What you are asked to do
What is needed is each line of the data below that holds the string "teddy".

START Entries shown

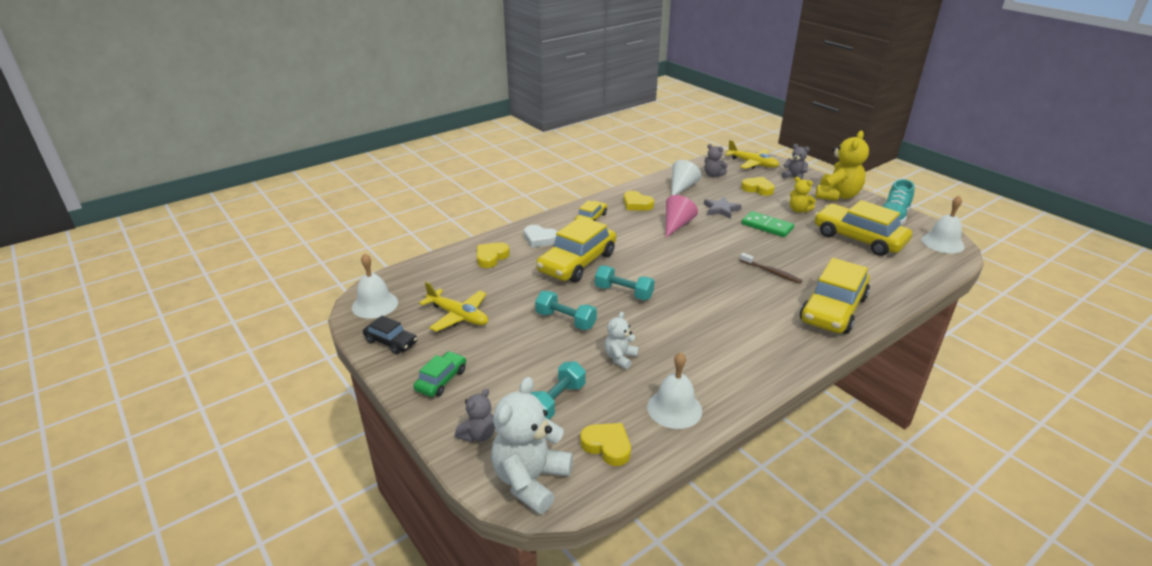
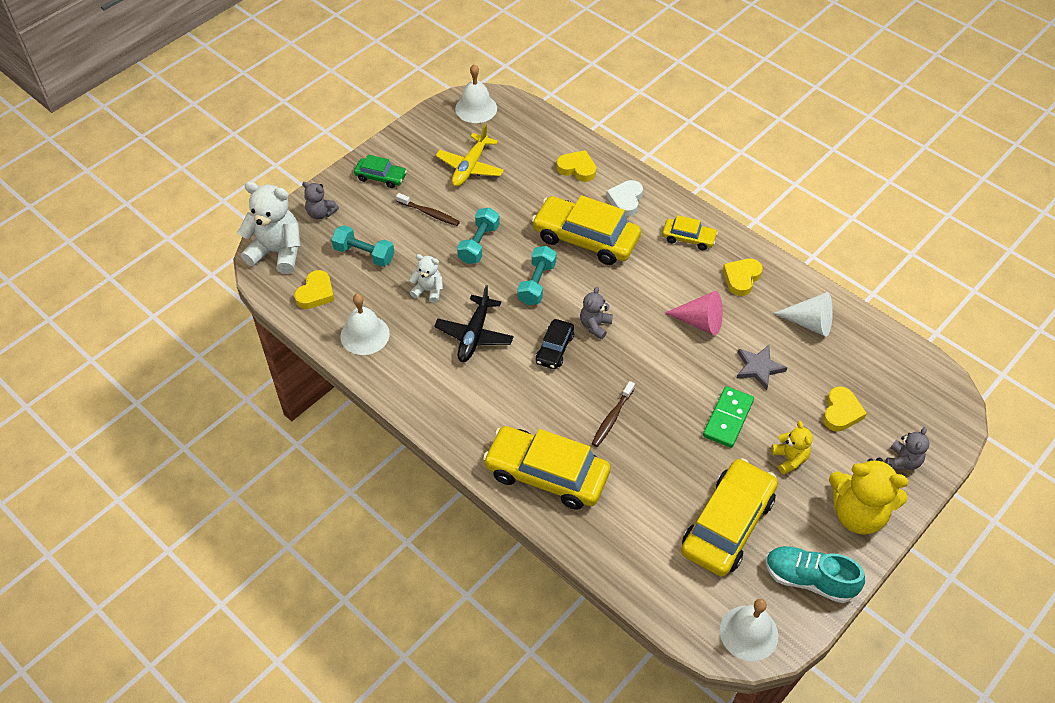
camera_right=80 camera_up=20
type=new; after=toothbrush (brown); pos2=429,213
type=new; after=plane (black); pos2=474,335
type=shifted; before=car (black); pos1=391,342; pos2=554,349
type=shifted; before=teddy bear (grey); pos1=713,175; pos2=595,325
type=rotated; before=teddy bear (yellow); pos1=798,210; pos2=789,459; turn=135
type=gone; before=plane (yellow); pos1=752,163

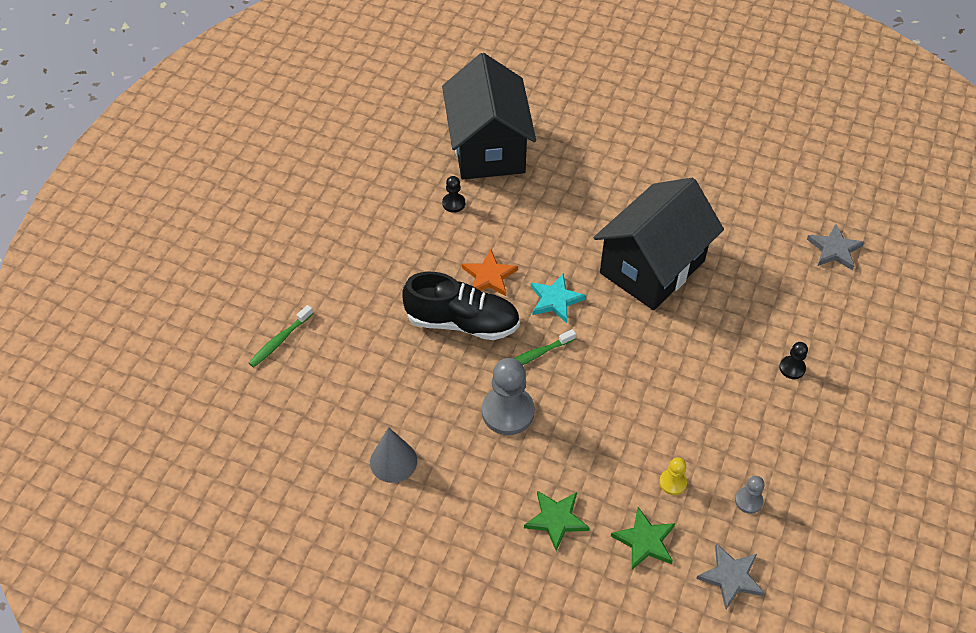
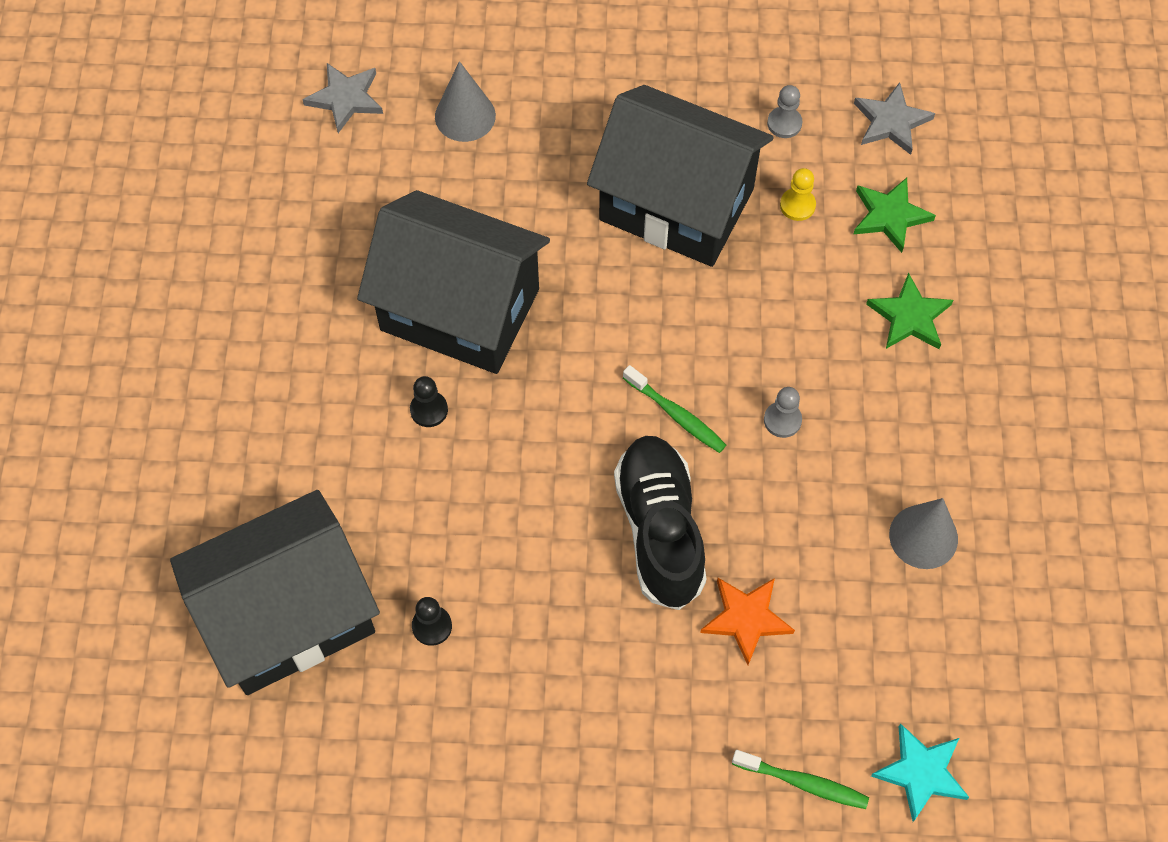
camera_right=-110 camera_up=10
type=shifted; before=pawn (black); pos1=792,368; pos2=429,410
type=new; after=cone (grey); pos2=465,116
type=new; after=house (black); pos2=676,205
type=shifted; before=star (orange); pos1=489,276; pos2=746,618
type=scaled; before=pawn (grey); pos1=508,412; pos2=782,420; scale=0.5
type=shifted; before=star (turquoise); pos1=555,300; pos2=921,772

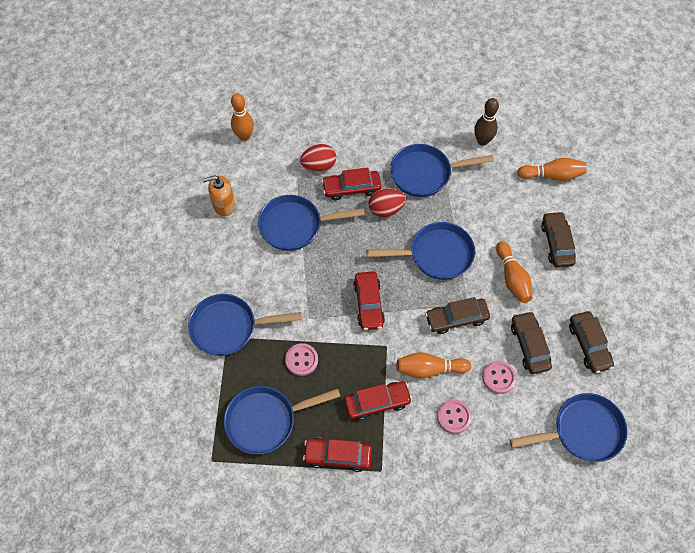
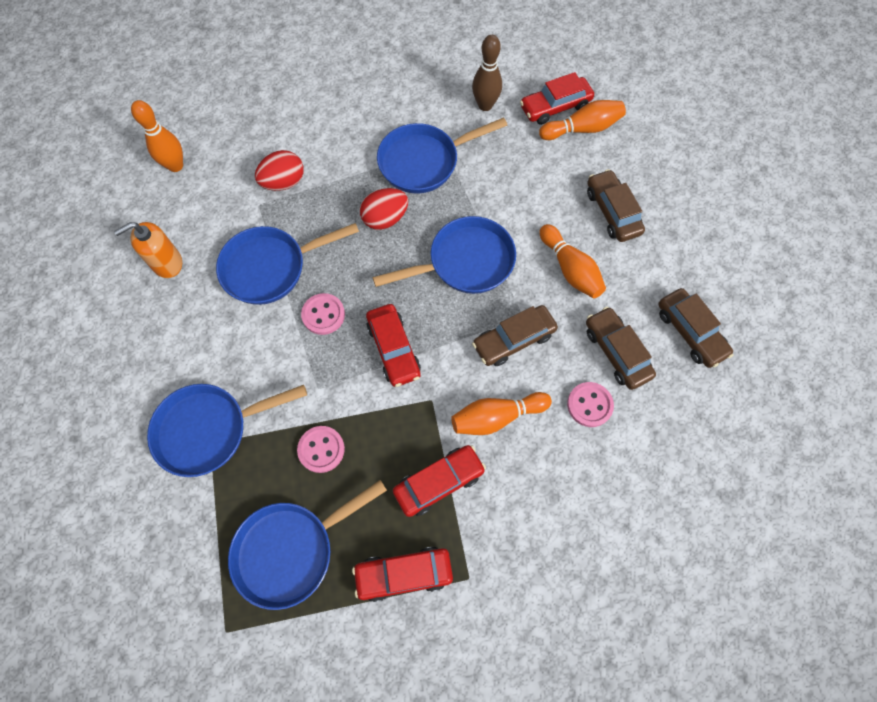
camera_right=-15 camera_up=5
type=shifted; before=button (pink); pos1=454,417; pos2=323,315
type=shifted; before=car (red); pos1=351,188; pos2=555,107
type=gone; before=pan (blue); pos1=582,431

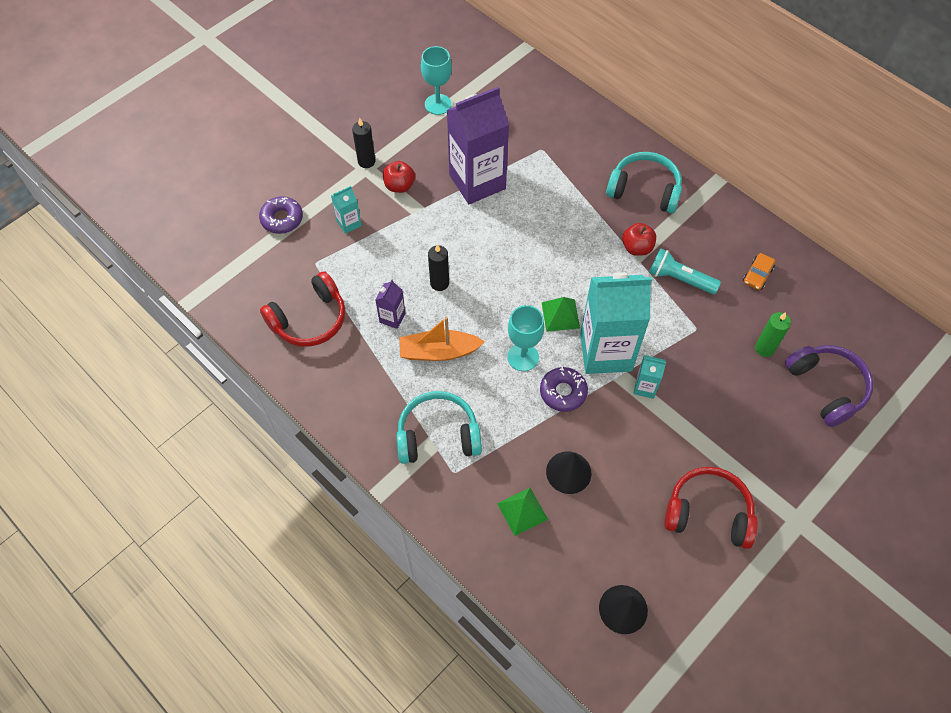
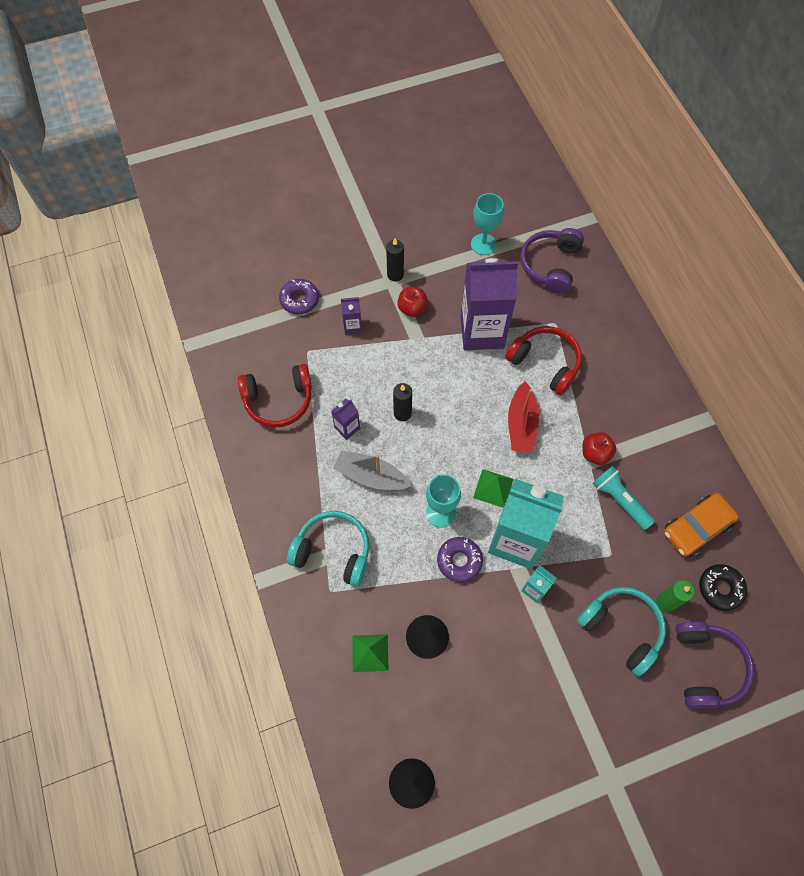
camera_right=25 camera_up=5
type=repainted; before=boat (orange); after=boat (grey); pos1=438,352; pos2=371,476
type=repainted; before=carton (turquoise); after=carton (purple); pos1=349,223; pos2=353,326
type=shifted; before=headphones (red); pos1=708,513; pos2=545,363
type=new; after=boat (red); pos2=521,424
type=new; after=headphones (purple); pos2=550,265
type=shifted; before=headphones (turquoise); pos1=644,190; pos2=621,629
type=scaled; before=car (orange); pos1=757,275; pos2=696,528; scale=1.8
type=new; after=donut (black); pos2=720,588

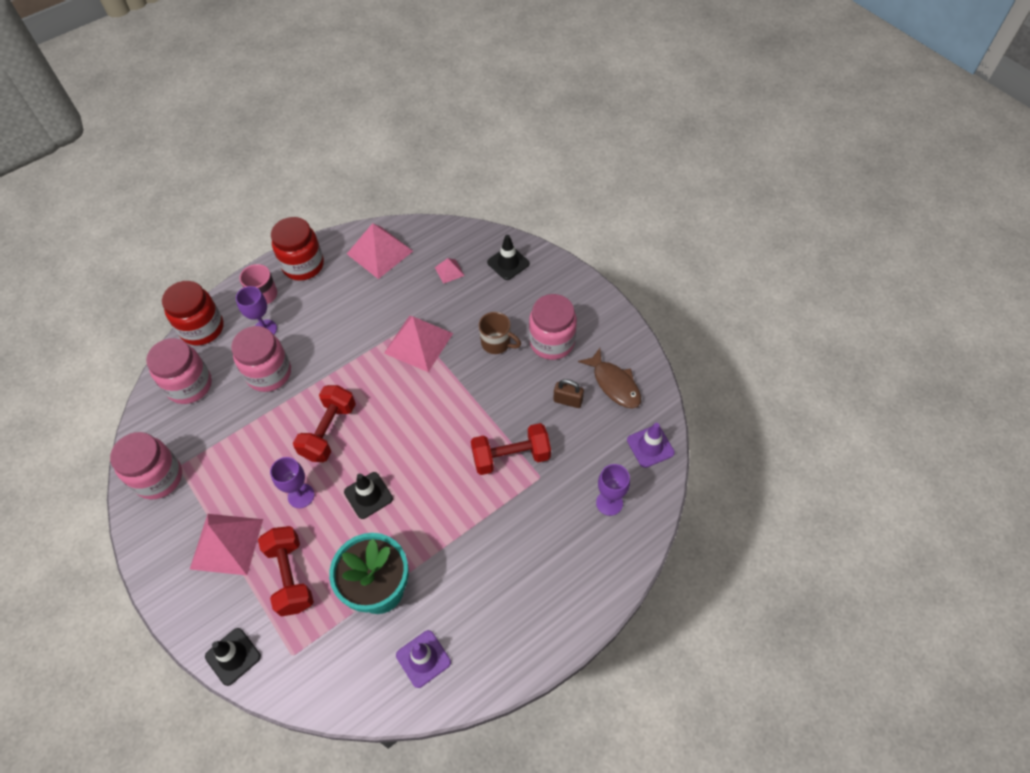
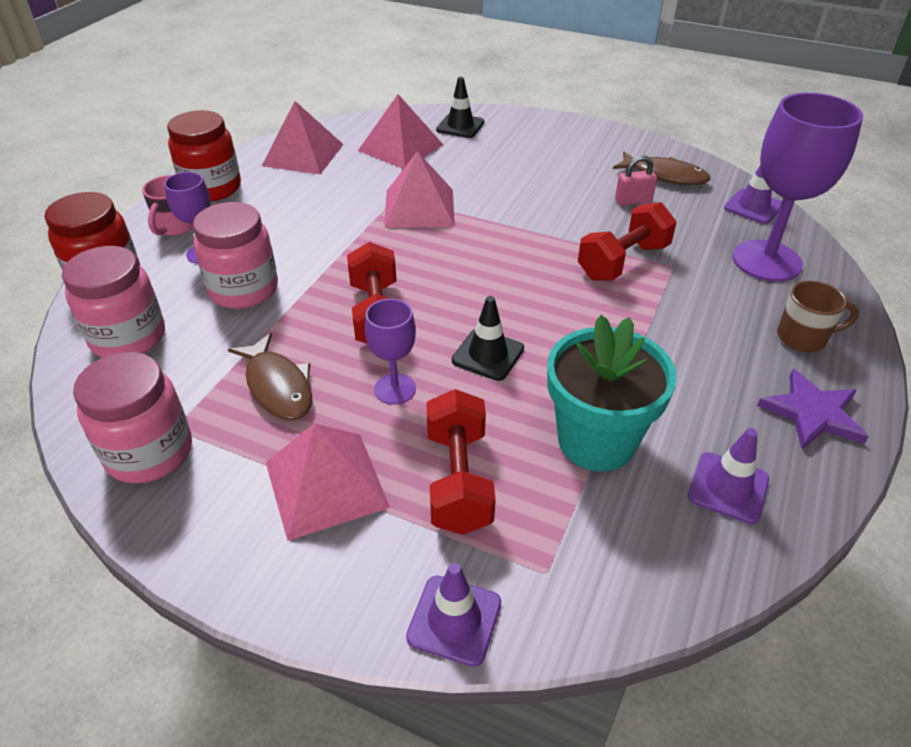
camera_right=-30 camera_up=-15
type=new; after=fish (brown); pos2=278,386
type=scaled; before=pyramid (pink); pos1=449,271; pos2=400,147; scale=2.1
type=repainted; before=traffic cone (black); after=traffic cone (purple); pos1=233,656; pos2=454,620
type=rotated; before=dumbbell (red); pos1=291,576; pos2=458,480; turn=45
type=repainted; before=padlock (brown); after=padlock (pink); pos1=568,400; pos2=633,201
type=scaled; before=goblet (purple); pos1=609,503; pos2=766,261; scale=1.92
type=new; after=star (purple); pos2=812,413
type=shifted; before=mug (brown); pos1=497,343; pos2=803,337
type=gone; before=jar (pink); pos1=552,342

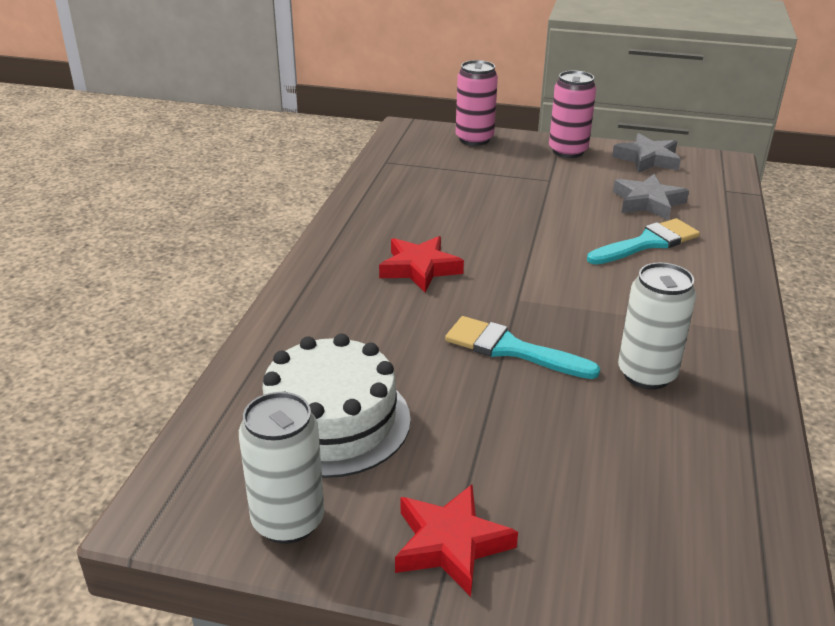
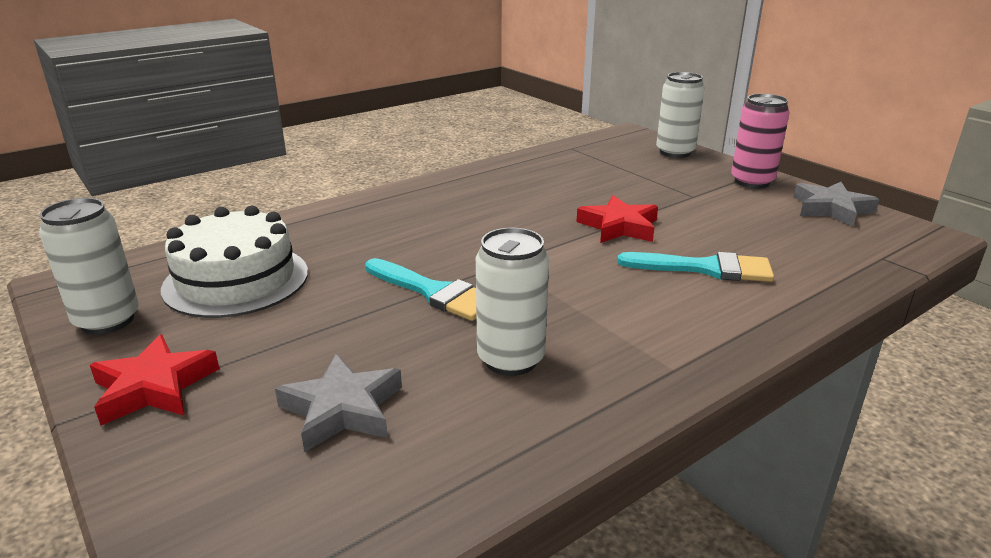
camera_right=40 camera_up=-5
type=shifted; before=star (grey); pos1=648,202; pos2=342,409
type=rotated; before=brush (turquoise); pos1=511,349; pos2=434,292; turn=150
type=shifted; before=star (red); pos1=420,268; pos2=619,227
type=repainted; before=can (pink); after=can (white); pos1=474,139; pos2=675,152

END Entries shown

Exercise output
type=shifted; before=teddy bear (grey); pos1=713,175; pos2=595,325
type=rotated; before=teddy bear (yellow); pos1=798,210; pos2=789,459; turn=135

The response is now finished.